[Data listing]
• • •

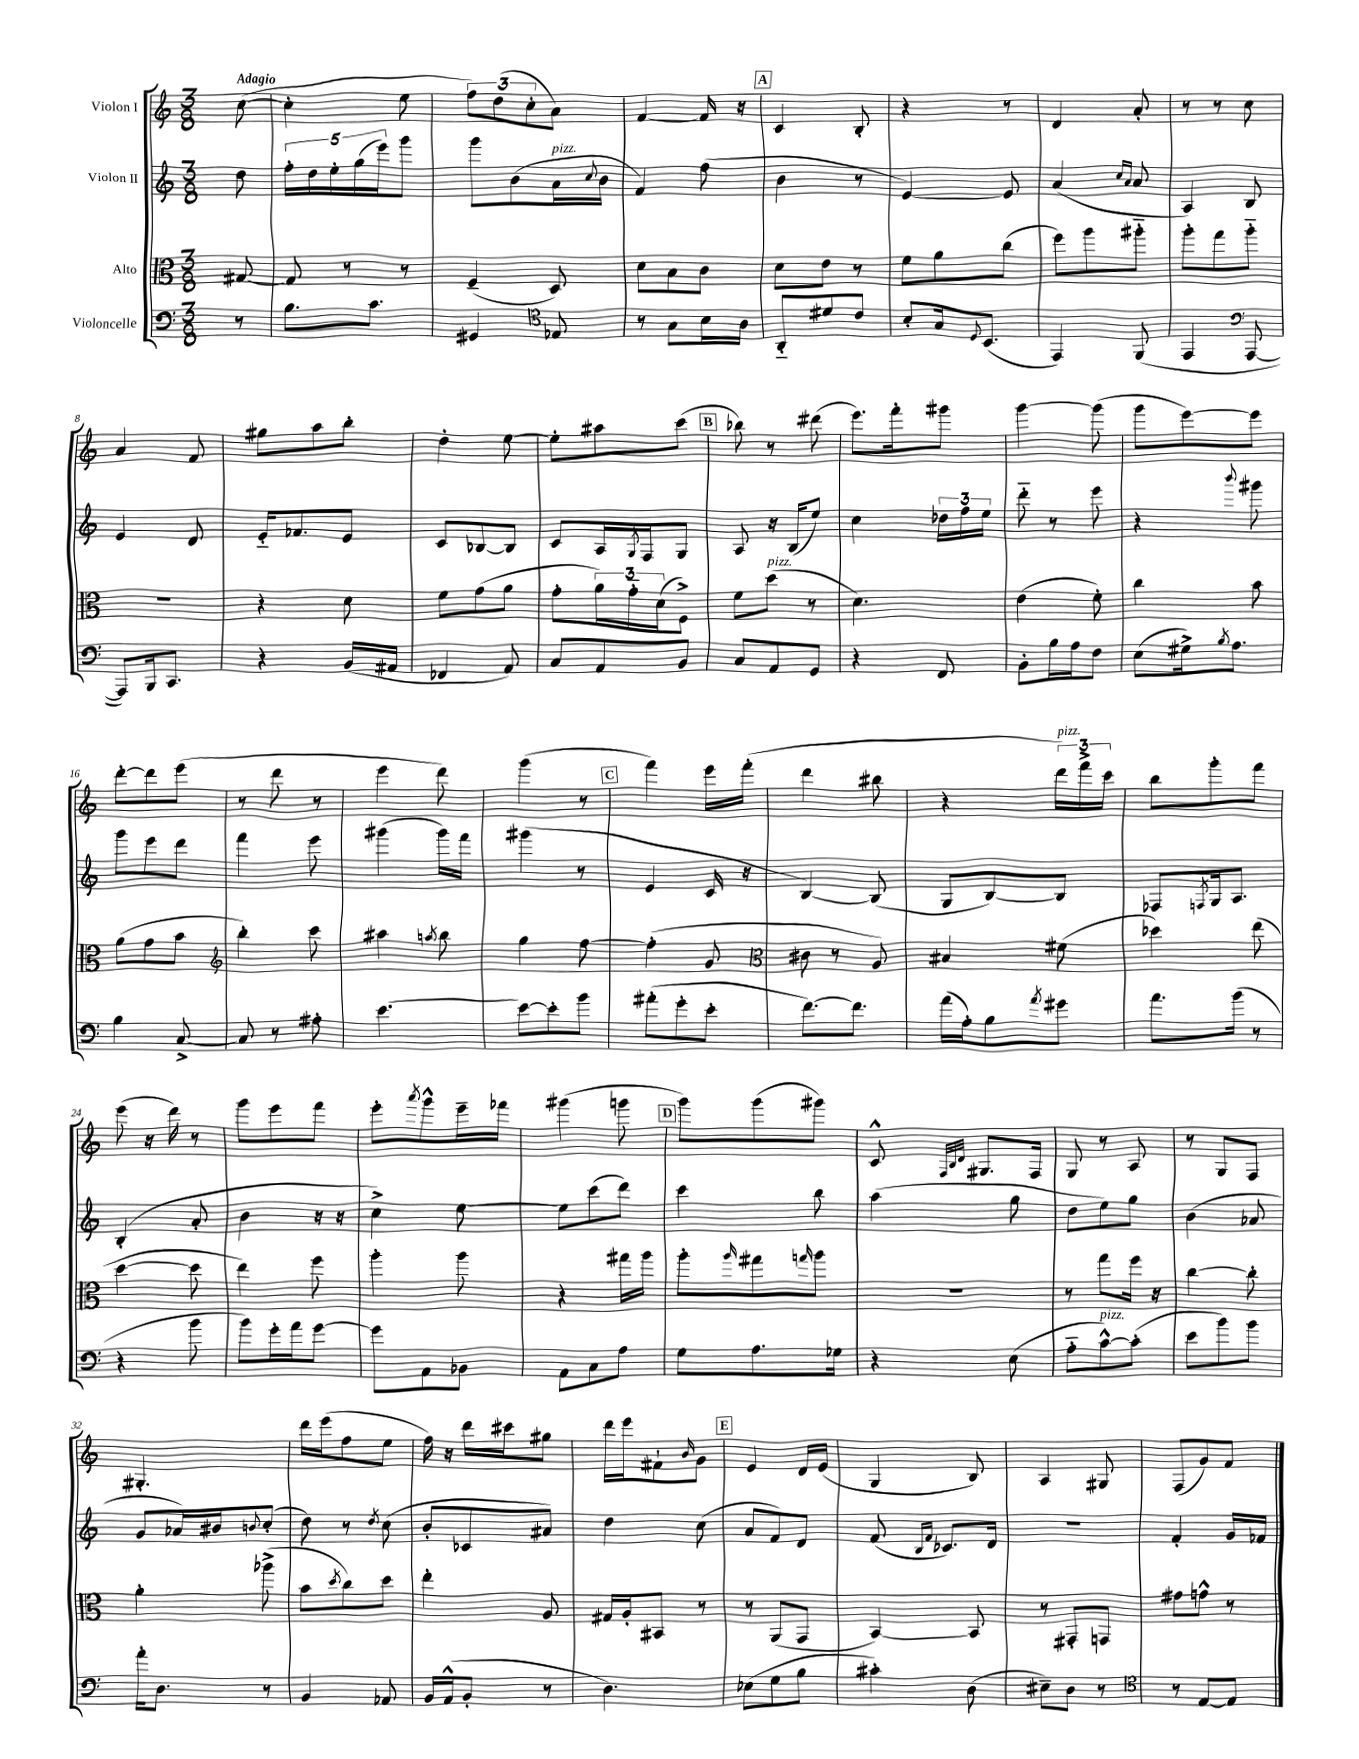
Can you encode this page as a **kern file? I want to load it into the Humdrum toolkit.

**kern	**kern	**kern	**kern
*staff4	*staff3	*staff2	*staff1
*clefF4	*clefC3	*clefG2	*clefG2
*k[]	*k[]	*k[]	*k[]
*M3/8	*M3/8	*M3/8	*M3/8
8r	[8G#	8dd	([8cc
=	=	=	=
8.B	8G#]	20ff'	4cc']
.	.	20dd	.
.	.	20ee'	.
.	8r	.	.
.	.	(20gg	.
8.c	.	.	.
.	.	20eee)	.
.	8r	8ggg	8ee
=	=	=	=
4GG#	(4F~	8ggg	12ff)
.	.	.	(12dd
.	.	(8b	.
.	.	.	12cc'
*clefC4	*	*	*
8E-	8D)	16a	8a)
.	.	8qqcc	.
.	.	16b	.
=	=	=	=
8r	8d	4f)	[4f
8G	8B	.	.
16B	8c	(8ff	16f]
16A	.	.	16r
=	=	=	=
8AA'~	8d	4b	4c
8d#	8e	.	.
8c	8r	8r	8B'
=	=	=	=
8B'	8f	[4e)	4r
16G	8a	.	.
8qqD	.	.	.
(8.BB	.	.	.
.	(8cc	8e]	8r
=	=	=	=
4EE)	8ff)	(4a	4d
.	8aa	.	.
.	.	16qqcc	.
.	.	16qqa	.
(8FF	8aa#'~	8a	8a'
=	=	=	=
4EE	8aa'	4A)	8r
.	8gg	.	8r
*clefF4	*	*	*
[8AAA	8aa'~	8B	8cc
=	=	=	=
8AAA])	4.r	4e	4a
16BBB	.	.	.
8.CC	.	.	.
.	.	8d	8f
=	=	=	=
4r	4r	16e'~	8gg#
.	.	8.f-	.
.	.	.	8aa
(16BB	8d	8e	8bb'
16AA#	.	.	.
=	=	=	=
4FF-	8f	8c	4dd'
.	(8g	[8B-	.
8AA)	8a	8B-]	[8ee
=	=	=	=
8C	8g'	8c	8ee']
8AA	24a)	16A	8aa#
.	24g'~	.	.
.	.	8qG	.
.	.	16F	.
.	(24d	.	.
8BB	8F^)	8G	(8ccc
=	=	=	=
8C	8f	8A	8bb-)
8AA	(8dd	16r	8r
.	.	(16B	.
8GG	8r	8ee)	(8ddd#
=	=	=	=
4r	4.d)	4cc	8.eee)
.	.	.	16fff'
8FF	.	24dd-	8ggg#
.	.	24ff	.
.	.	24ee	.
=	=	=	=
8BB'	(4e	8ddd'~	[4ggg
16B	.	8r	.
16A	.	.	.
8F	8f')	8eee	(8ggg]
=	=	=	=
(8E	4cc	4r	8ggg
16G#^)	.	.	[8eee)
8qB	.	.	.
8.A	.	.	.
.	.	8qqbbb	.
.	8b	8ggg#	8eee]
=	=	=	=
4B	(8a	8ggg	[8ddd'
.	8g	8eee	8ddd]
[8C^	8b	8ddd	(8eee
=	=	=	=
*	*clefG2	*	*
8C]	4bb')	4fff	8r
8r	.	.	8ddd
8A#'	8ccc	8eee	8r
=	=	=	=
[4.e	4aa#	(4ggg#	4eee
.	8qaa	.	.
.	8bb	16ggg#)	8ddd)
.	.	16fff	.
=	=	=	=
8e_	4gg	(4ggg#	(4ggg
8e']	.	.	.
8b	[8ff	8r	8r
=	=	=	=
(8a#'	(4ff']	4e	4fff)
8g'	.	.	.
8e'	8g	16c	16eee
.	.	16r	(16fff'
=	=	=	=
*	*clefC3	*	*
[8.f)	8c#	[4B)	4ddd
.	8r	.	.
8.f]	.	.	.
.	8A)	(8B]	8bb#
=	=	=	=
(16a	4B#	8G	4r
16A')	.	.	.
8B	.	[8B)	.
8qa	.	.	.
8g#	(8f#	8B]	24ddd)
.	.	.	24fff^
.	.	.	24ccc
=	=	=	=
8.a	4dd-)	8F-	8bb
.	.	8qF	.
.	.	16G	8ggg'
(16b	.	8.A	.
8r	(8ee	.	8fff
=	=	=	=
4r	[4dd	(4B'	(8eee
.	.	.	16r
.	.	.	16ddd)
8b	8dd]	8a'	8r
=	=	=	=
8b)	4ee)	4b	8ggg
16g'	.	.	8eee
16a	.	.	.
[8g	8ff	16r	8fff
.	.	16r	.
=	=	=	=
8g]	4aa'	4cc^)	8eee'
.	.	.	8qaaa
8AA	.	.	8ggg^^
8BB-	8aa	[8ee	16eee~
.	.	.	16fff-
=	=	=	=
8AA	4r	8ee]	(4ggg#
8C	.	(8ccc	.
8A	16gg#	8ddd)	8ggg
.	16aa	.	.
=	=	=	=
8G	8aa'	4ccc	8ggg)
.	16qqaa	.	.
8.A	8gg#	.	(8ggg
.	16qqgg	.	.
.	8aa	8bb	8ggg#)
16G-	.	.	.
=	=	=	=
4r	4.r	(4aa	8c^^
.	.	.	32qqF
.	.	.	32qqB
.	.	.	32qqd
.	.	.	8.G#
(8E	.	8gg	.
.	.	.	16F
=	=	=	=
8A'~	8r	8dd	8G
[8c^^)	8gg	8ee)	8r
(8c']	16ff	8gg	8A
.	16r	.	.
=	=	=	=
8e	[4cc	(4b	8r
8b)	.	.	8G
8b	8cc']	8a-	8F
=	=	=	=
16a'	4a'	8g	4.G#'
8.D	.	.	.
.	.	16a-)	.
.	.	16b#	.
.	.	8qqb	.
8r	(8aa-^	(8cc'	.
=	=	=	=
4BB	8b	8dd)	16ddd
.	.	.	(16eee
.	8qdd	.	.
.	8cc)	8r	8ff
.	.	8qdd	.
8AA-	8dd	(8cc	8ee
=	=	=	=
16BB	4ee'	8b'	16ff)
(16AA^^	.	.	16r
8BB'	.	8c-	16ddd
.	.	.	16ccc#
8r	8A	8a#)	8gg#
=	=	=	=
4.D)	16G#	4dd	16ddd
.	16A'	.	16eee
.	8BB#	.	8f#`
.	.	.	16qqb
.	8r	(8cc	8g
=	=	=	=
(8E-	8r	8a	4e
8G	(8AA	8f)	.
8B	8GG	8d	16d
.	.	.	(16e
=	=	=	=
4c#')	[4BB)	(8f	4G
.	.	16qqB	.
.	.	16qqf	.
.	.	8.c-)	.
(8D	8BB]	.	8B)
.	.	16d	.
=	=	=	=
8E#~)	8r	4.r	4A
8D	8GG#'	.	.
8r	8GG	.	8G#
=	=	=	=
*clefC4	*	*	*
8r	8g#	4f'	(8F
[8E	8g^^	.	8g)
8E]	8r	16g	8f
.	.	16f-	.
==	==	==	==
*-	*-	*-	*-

• • •

:: Stated task ::
Find every line in the material above that contains the string "kern", matching uppercase and lowercase exactly, and copy each of those lines in full.

:: Problem solution ::
Can you encode this page as a **kern file? I want to load it into the Humdrum toolkit.
**kern	**kern	**kern	**kern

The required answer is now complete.